__What the exercise asks__.
Leaving out all pictures, restate word for word the lines from the one with "moved: rose-pink soda" through the last line of the entries.

════════════════

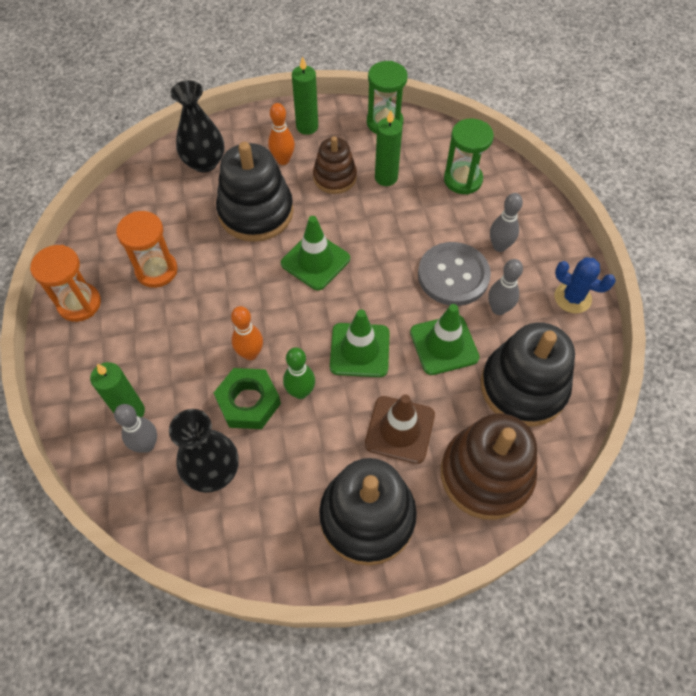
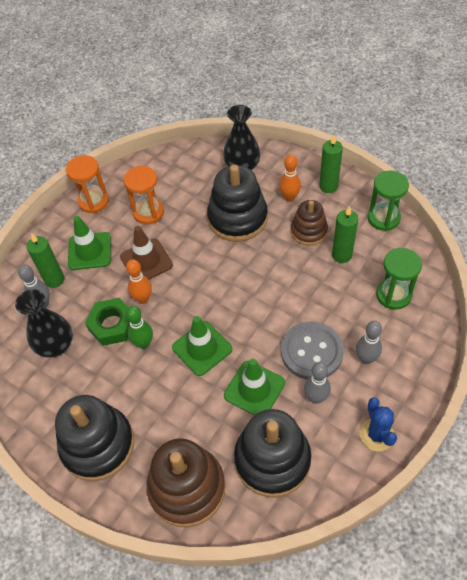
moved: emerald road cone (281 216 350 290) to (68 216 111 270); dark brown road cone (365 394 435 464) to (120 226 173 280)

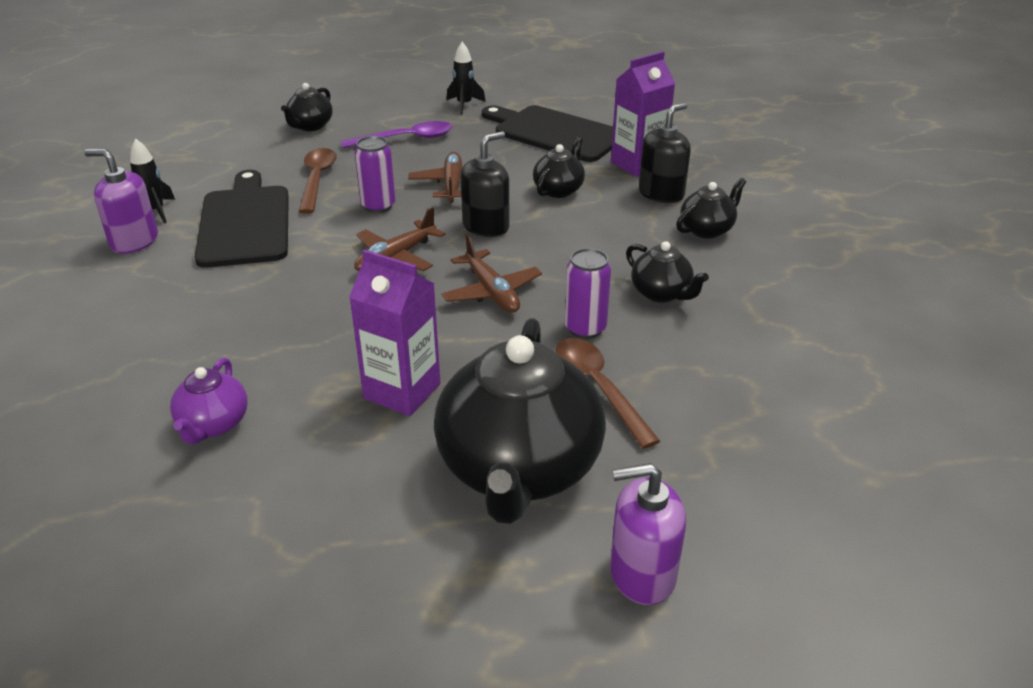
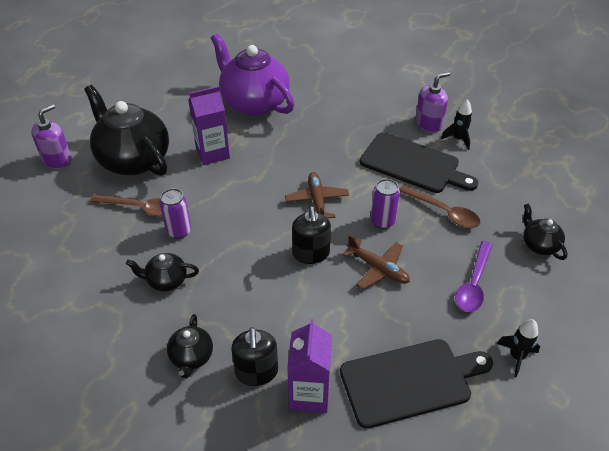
removed: dark brown plane (441 234 542 313); ebony tea pot (533 137 585 198)
resized: violet tea pot (170 358 248 444) = (211 33 295 116) x2.15

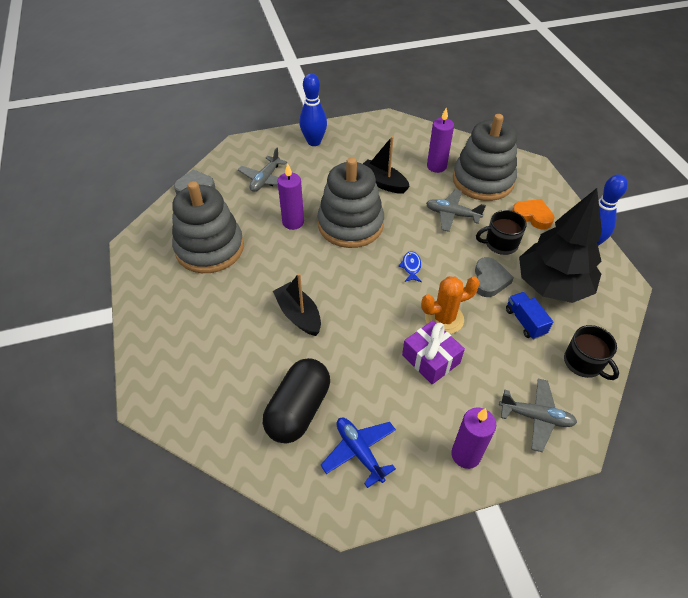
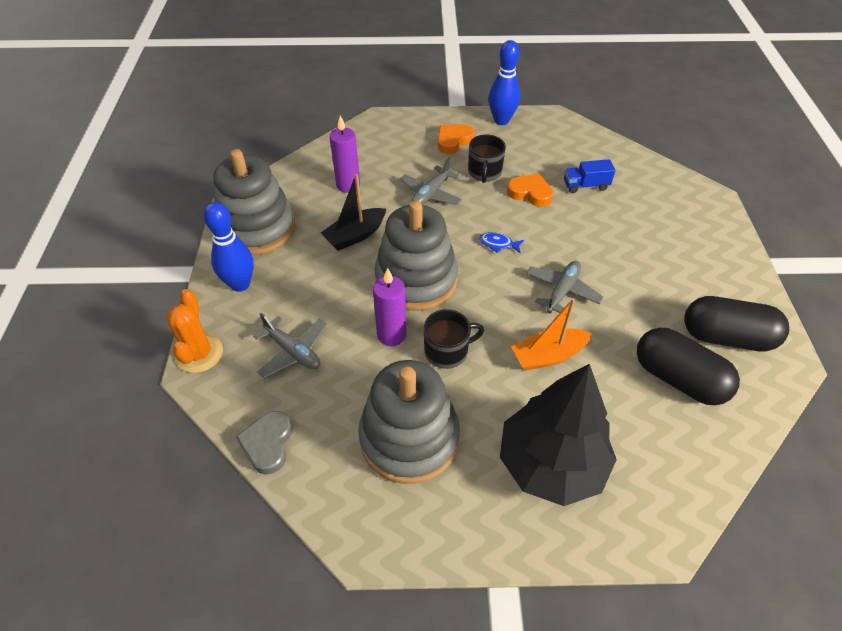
removed: violet present (402 320 465 384); violet candle (451 408 496 469)
moved: orange saguaro cactus (421 276 480 334) to (167 289 223 373); ash-grey stacking toy (453 114 517 201) to (214 149 295 255); ebony coffee mug (564 325 619 380) to (424 309 484 369); ebony tree (519 188 602 303) to (500 364 617 506); ash-grey plane (499 378 577 452) to (526 261 603 313)
replaced: royal blue plane (320 418 396 488) to ebony pill (684 296 789 352)
recoloured: ash-grey heart shape (475 257 514 297) to orange heart shape (507 173 553 207); ebony toy boat (273 273 321 336) to orange toy boat (511 298 592 371)

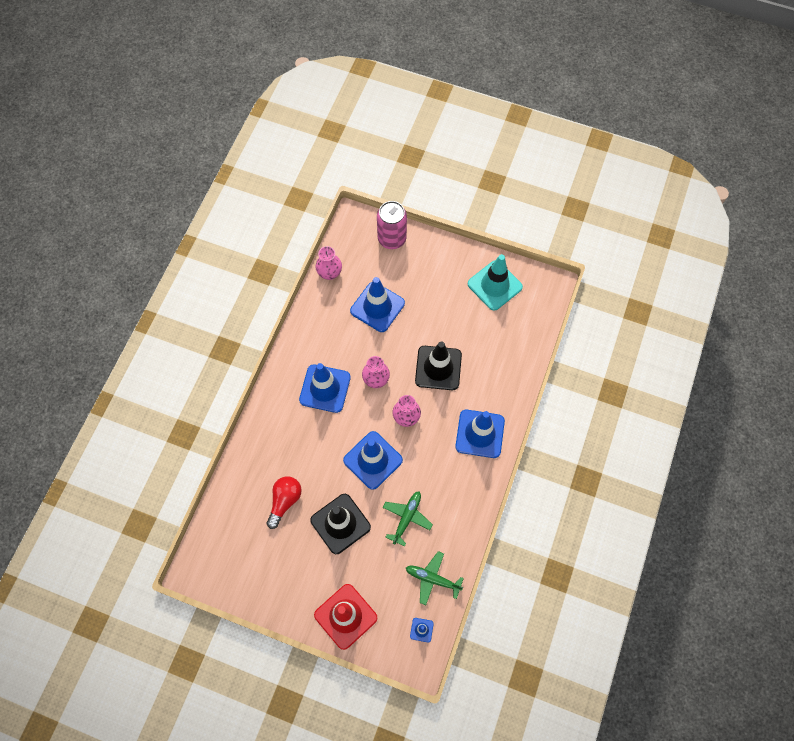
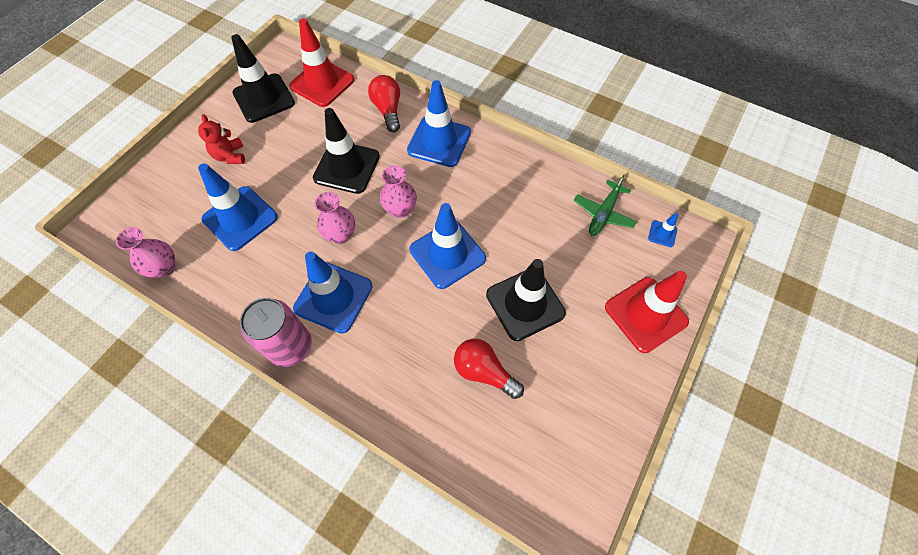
removed: emerald plane (382 491 433 547)
added: red teddy (198 114 245 164); red road cone (289 18 355 107); red bulb (368 75 400 132)
moved: rose-pink soda can (377 201 407 249) to (240 298 312 367)
recoloured: aqua road cone (468 254 523 311) to ebony road cone (231 34 295 123)

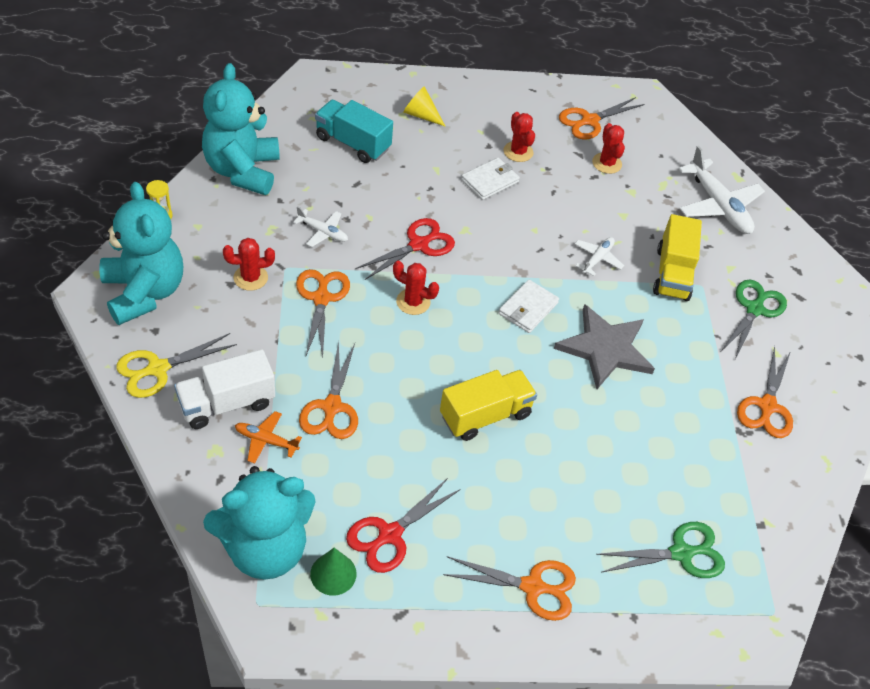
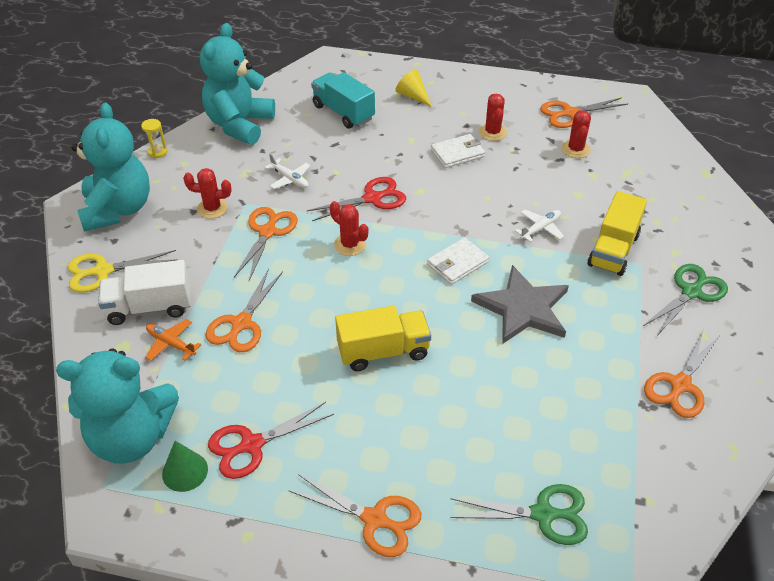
removed: pure white plane (679 146 765 234)

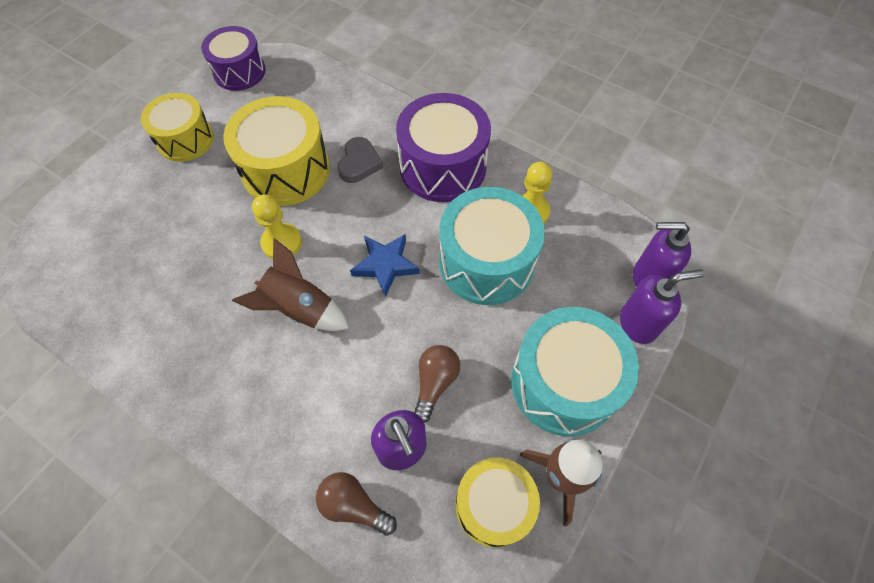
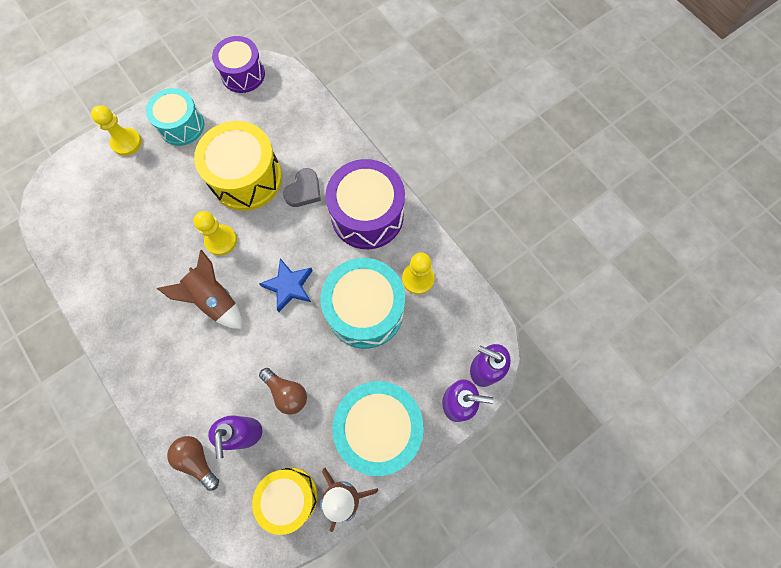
added: yellow game pawn (91 105 142 156)
recoloured: yellow drum (141 93 214 162) to aqua drum (146 88 204 146)
turned: dark brown bulb (414 345 460 423) = (259 368 307 415) 90 degrees clockwise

════════════════

__Output below__.
moved: rose-pink soda can (377 201 407 249) to (240 298 312 367)
recoloured: aqua road cone (468 254 523 311) to ebony road cone (231 34 295 123)

removed: pure white plane (679 146 765 234)

added: yellow game pawn (91 105 142 156)
recoloured: yellow drum (141 93 214 162) to aqua drum (146 88 204 146)
turned: dark brown bulb (414 345 460 423) = (259 368 307 415) 90 degrees clockwise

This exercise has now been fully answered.